== Extracted material

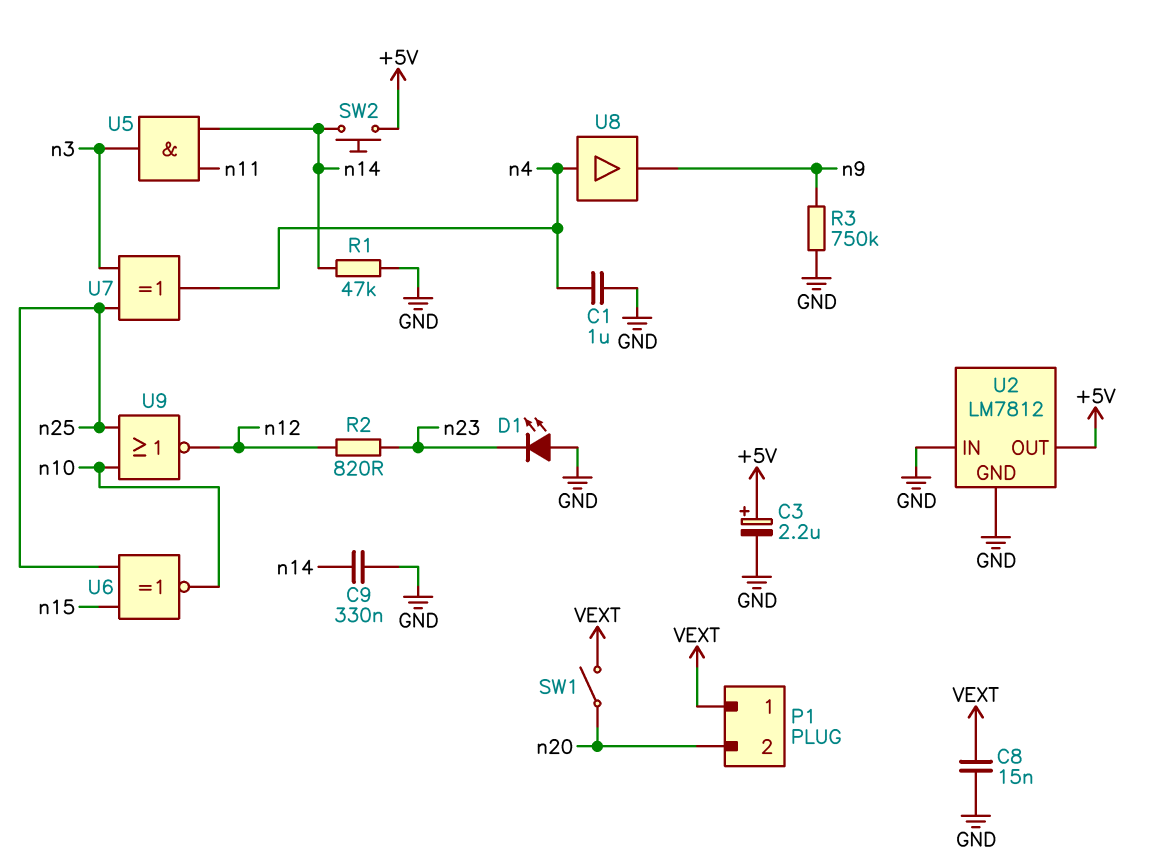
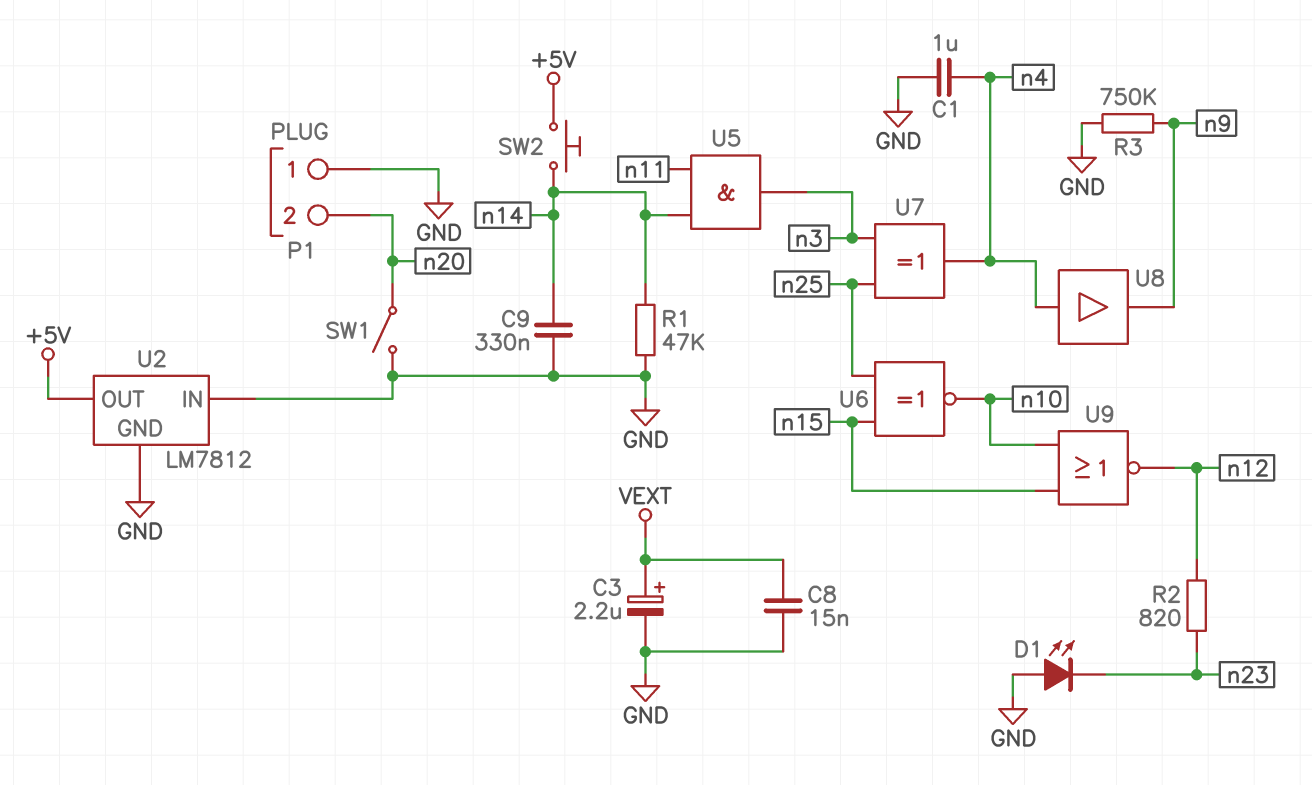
C3: 2.2uF (plus +5V, minus GND) -> 2.2uF (plus VEXT, minus GND)
P1 pin 1: VEXT -> GND
SW1: switch (VEXT, n20) -> switch (GND, n20)
U9: NOR (in n10, in n25, out n12) -> NOR (in n10, in n15, out n12)

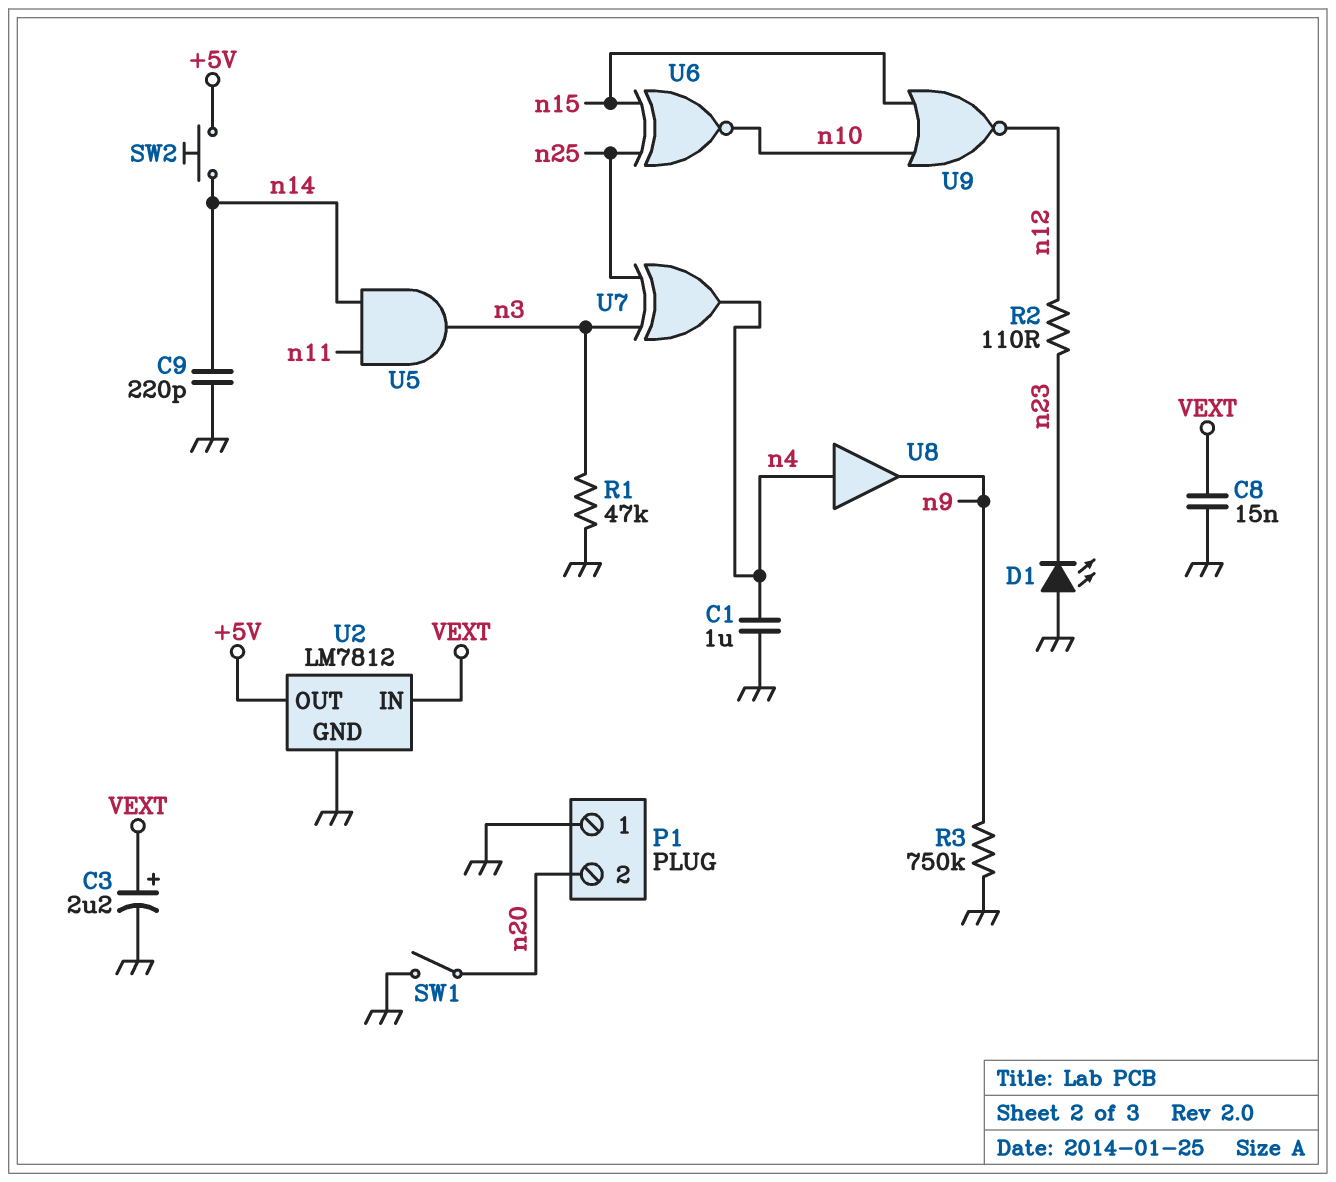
C9: 330nF (GND, n14) -> 220pF (GND, n14)
R1: 47k (GND, n14) -> 47k (GND, n3)
R2: 820 (n12, n23) -> 110 (n12, n23)
U2 pin IN: GND -> VEXT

====

Task to carry out
Could you state how many lines above include the word "VEXT"? Reply with that number alone.

Answer for the task
4